• **EXERCISE BRIEF**:
Search the material below for the string "grey" and list each line that holds it.

• **SUPPLIED RECORDS**:
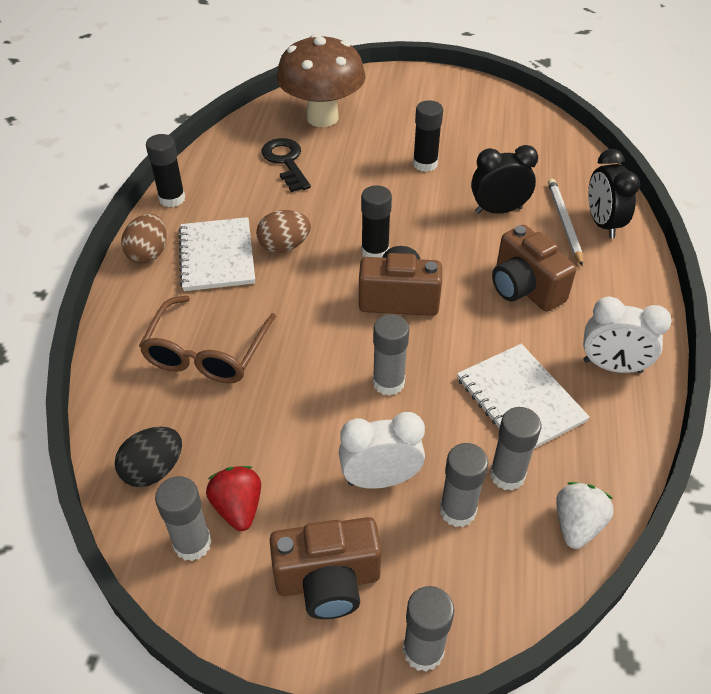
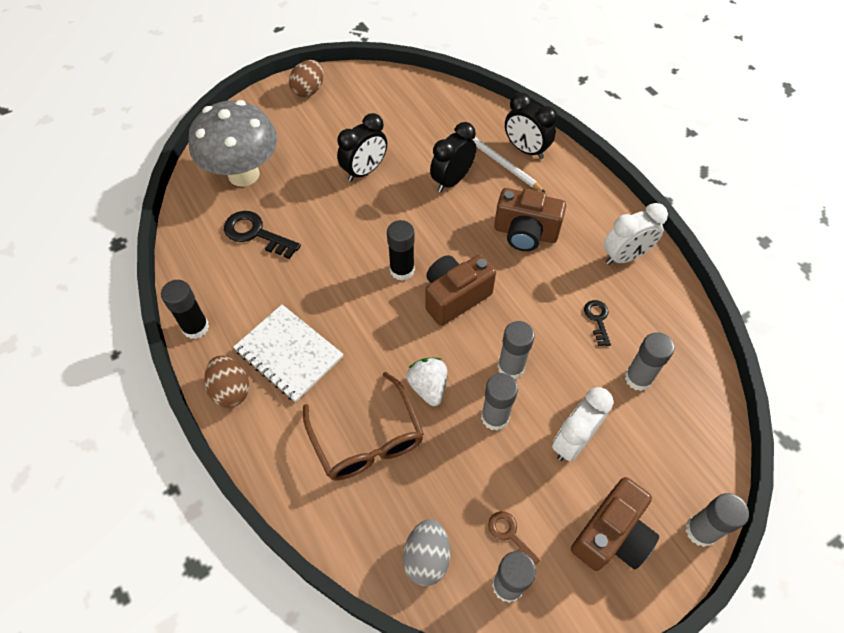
camera: 40 degrees left, 10 degrees up
black egg [115,427,182,487] -> grey egg [403,519,450,586]
red strawberry [206,466,261,531] -> brown key [488,511,540,564]
brown egg [256,210,311,253] -> brown egg moved to [289,60,324,97]
brown mushroom [277,34,366,127] -> grey mushroom [188,100,277,187]
black glue stick [413,100,443,172] -> black clock [337,113,387,182]
grey glue stick [440,443,488,527] -> grey glue stick moved to [481,373,518,431]
white notebook [457,344,590,449] -> black key [584,300,611,346]
white strawberry [556,482,614,549] -> white strawberry moved to [407,358,447,406]

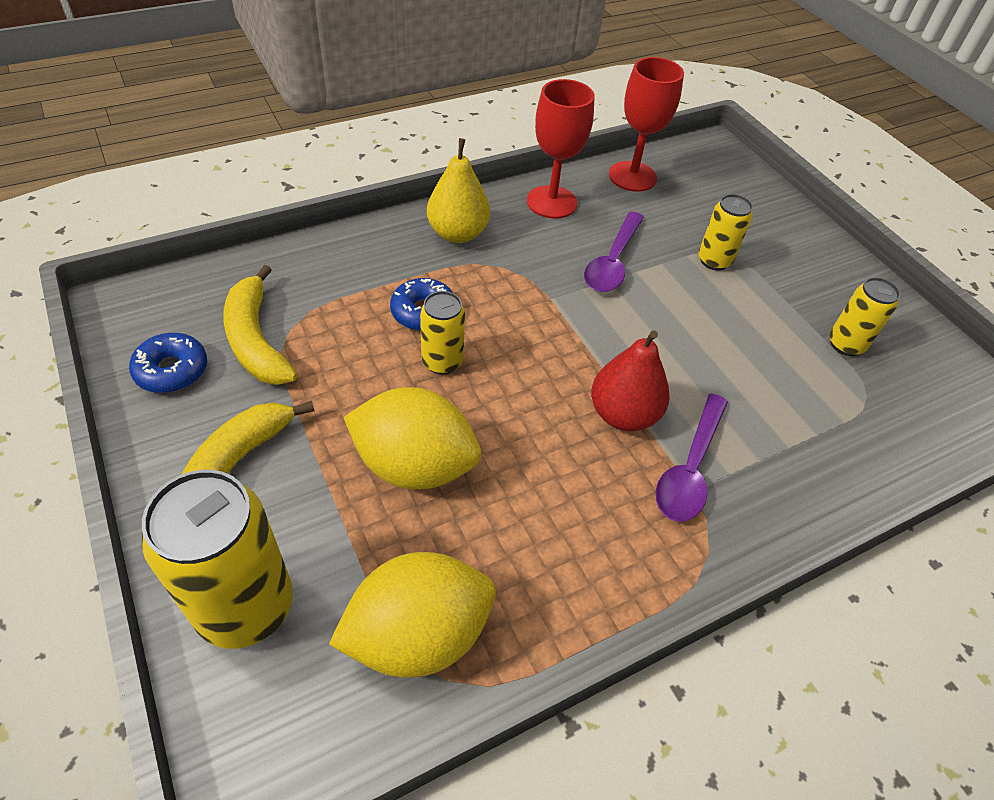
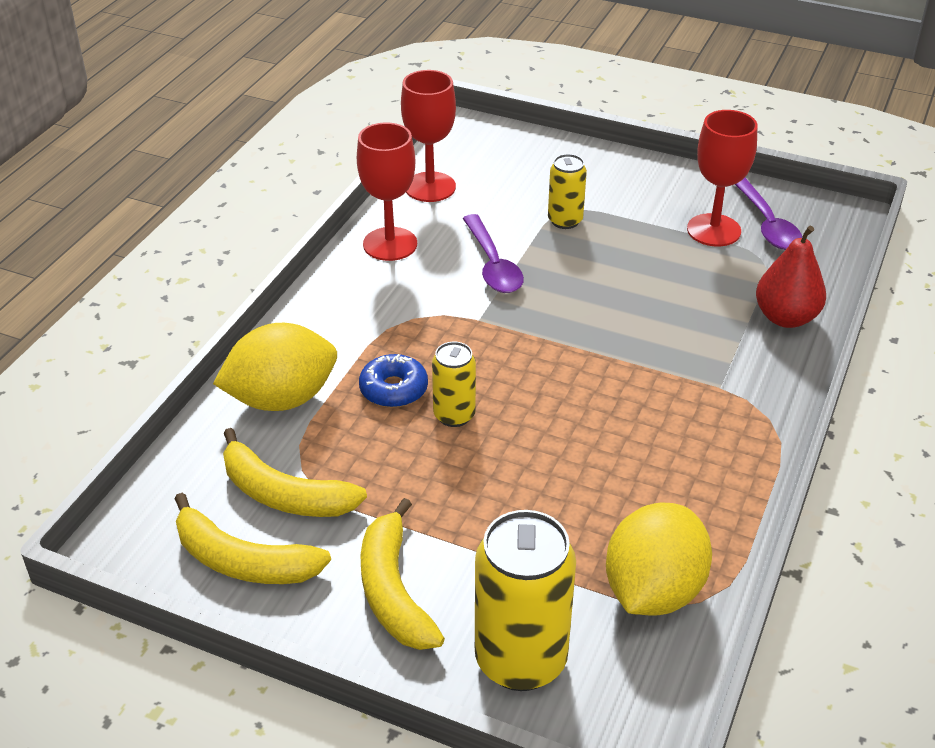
camera: 35 degrees left, 10 degrees down
blue donut [129,333,207,393] -> yellow banana [175,493,331,584]
yellow lemon [344,387,481,489] -> yellow lemon moved to [213,323,337,411]
yellow pear [427,138,490,243] -> none
red pear [591,330,670,431] -> red pear moved to [756,226,826,328]
purple spoon [656,394,728,522] -> purple spoon moved to [735,178,802,250]
yellow can [829,277,900,356] -> red goblet [687,110,758,246]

• **RESPONSE TO THE TASK**:
black egg [115,427,182,487] -> grey egg [403,519,450,586]
brown mushroom [277,34,366,127] -> grey mushroom [188,100,277,187]
grey glue stick [440,443,488,527] -> grey glue stick moved to [481,373,518,431]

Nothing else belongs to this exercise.